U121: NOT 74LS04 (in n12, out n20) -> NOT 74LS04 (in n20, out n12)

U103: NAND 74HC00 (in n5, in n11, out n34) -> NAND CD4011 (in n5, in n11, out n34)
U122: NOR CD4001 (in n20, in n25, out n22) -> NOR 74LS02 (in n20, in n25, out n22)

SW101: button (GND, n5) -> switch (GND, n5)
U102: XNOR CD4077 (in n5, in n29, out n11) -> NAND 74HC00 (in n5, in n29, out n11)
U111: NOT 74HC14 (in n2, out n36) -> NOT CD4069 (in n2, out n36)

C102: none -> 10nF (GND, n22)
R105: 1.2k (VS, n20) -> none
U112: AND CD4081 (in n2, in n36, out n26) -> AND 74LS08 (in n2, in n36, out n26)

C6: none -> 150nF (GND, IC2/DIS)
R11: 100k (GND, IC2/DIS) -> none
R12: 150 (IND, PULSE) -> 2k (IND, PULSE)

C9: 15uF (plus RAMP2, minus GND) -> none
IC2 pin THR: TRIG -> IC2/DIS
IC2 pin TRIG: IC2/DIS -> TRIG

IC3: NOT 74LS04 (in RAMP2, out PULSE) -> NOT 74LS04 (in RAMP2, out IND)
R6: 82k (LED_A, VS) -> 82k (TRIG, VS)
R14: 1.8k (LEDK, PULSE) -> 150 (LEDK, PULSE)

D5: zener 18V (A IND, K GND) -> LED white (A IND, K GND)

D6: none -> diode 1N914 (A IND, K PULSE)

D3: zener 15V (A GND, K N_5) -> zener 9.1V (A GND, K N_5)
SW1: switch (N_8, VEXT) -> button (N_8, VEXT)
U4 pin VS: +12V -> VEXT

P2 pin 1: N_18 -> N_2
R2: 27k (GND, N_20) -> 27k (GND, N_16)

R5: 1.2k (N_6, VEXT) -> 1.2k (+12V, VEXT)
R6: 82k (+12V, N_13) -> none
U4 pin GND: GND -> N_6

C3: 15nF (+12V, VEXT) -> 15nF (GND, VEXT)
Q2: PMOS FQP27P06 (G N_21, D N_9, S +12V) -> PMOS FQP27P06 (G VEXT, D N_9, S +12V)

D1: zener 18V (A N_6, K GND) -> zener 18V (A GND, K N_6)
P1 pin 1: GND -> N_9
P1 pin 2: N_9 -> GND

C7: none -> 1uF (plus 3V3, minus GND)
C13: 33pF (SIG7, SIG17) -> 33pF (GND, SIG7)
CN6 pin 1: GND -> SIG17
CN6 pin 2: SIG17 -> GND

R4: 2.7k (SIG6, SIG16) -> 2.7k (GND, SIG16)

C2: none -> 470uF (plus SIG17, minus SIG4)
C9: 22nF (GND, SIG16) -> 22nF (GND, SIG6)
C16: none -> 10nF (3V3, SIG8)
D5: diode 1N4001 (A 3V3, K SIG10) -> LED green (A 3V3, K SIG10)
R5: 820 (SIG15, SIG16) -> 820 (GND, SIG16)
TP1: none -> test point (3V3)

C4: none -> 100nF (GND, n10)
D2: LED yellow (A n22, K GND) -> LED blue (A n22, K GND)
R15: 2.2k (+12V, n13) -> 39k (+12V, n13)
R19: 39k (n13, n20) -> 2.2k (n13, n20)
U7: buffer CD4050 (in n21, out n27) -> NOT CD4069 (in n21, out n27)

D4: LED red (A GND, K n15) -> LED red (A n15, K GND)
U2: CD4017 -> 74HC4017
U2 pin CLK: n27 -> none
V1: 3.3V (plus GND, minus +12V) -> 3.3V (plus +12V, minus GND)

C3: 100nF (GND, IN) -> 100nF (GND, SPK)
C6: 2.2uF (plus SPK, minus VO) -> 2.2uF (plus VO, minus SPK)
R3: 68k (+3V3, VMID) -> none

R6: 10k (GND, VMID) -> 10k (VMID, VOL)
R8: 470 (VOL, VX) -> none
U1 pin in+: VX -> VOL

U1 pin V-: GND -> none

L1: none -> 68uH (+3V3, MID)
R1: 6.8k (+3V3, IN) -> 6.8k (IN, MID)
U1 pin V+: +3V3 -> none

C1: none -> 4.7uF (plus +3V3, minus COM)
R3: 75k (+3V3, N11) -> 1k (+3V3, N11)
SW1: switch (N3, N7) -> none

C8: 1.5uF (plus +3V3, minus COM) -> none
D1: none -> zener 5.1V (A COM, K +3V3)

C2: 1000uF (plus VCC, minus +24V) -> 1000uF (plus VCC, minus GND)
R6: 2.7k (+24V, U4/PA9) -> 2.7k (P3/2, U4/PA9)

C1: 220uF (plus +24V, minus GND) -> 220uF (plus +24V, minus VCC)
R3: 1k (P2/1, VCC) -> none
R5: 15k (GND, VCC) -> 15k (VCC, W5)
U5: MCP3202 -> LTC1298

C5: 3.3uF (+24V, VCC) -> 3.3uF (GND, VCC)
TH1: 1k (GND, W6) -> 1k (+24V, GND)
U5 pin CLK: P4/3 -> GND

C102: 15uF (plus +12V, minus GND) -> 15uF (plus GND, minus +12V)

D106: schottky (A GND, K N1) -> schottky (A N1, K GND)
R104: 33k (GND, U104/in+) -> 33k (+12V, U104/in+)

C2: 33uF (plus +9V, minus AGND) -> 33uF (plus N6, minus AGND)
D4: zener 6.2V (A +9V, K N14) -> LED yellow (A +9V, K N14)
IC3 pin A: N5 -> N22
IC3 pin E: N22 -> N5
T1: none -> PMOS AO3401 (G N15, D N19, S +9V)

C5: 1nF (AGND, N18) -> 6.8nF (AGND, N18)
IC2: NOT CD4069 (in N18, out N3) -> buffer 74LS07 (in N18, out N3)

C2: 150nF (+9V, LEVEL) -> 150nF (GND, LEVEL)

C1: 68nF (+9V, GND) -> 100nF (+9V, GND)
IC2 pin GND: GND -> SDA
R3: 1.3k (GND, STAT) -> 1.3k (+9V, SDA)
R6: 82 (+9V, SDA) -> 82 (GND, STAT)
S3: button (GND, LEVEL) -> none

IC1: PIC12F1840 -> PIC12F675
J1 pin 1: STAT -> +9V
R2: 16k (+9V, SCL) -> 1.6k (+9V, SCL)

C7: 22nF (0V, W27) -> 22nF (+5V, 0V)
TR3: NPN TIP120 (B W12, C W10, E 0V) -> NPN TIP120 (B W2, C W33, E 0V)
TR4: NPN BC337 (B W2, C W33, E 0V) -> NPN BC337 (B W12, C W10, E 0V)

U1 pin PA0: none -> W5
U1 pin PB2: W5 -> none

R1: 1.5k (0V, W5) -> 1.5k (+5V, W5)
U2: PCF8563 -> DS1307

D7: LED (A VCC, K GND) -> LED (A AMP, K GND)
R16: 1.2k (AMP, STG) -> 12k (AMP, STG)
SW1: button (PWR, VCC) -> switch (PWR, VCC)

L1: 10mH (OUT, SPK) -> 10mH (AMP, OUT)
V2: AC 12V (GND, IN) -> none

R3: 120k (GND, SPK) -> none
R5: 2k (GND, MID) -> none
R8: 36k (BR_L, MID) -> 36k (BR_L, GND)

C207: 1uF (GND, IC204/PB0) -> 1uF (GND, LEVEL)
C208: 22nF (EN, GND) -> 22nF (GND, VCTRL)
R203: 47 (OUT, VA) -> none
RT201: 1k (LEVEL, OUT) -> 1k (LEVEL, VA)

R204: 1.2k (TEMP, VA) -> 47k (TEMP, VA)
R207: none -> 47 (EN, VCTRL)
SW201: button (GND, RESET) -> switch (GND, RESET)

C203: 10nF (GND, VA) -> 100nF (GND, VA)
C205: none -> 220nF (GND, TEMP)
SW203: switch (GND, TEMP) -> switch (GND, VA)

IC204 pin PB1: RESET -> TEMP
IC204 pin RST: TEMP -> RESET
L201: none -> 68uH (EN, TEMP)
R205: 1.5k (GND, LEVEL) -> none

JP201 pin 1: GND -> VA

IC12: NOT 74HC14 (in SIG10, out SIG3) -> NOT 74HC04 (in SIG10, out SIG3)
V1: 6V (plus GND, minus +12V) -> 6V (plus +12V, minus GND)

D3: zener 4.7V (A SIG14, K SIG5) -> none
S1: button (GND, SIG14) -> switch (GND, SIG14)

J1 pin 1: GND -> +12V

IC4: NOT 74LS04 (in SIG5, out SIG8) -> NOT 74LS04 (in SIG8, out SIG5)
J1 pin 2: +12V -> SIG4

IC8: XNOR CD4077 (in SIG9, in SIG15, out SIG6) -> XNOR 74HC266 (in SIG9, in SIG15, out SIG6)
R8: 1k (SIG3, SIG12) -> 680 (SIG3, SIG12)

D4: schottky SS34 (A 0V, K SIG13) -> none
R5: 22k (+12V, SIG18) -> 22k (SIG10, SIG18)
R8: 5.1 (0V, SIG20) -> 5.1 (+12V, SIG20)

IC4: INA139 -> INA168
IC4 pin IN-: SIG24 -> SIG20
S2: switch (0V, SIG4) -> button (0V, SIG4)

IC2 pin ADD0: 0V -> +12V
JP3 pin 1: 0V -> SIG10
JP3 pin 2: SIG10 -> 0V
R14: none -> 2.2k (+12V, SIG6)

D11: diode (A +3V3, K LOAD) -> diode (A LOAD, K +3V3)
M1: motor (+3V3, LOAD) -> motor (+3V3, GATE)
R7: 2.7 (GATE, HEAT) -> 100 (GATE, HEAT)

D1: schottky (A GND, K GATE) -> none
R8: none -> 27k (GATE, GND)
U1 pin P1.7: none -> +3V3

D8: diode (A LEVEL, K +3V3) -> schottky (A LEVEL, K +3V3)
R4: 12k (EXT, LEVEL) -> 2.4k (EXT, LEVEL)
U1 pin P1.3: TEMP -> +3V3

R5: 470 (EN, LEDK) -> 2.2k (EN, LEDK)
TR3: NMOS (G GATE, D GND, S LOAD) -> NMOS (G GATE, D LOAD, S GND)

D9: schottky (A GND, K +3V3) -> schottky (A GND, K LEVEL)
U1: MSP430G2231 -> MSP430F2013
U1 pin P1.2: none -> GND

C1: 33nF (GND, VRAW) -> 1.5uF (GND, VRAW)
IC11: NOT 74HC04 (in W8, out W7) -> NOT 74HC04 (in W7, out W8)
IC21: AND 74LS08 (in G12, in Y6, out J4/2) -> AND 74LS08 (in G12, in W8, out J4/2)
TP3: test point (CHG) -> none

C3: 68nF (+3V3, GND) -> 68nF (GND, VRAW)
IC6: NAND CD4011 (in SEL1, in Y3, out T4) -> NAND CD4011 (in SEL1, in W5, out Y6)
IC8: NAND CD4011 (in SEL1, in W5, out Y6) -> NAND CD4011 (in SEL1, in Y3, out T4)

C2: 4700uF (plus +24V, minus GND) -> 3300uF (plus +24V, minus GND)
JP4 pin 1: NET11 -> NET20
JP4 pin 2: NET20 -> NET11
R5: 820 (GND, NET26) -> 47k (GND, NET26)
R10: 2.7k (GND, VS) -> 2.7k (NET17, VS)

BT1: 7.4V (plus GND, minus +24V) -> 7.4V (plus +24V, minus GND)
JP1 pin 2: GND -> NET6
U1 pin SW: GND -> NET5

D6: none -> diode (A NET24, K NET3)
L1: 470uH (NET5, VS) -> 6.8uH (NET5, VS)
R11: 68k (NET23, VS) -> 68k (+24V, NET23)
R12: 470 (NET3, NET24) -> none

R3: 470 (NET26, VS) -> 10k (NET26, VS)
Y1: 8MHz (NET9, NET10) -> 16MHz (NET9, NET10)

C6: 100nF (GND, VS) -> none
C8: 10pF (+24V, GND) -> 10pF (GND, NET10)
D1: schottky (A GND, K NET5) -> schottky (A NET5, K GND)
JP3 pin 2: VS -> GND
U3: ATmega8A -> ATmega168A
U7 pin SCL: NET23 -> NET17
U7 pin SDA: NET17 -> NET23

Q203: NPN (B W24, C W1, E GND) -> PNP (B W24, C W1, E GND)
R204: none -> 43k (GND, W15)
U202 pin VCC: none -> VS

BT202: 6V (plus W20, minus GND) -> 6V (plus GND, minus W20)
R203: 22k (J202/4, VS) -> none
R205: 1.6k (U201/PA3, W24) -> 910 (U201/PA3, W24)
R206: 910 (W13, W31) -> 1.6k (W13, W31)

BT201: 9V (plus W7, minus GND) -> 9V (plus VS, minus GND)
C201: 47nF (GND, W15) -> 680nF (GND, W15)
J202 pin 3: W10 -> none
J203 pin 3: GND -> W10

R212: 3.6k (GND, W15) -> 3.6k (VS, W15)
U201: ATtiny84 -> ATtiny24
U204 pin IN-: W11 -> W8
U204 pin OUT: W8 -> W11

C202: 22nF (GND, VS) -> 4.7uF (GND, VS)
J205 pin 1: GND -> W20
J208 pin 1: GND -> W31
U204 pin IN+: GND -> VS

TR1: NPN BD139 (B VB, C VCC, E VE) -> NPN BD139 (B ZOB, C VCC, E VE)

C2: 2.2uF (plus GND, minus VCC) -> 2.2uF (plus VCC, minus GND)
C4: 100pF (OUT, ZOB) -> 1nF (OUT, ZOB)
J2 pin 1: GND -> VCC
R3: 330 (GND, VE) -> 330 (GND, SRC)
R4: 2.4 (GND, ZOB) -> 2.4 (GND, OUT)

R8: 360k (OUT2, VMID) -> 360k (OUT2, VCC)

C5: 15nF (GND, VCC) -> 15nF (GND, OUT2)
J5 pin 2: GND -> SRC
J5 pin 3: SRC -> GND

◆ EXERCISE: Look in the material above for the line with "CN6 pin 2: SIG17 -> GND" and the line with "C4: none -> 100nF (GND, n10)", and transcribe exactly those lines and all lines between them, nothing more.

◆ TASK OUTPUT:
CN6 pin 2: SIG17 -> GND

R4: 2.7k (SIG6, SIG16) -> 2.7k (GND, SIG16)

C2: none -> 470uF (plus SIG17, minus SIG4)
C9: 22nF (GND, SIG16) -> 22nF (GND, SIG6)
C16: none -> 10nF (3V3, SIG8)
D5: diode 1N4001 (A 3V3, K SIG10) -> LED green (A 3V3, K SIG10)
R5: 820 (SIG15, SIG16) -> 820 (GND, SIG16)
TP1: none -> test point (3V3)

C4: none -> 100nF (GND, n10)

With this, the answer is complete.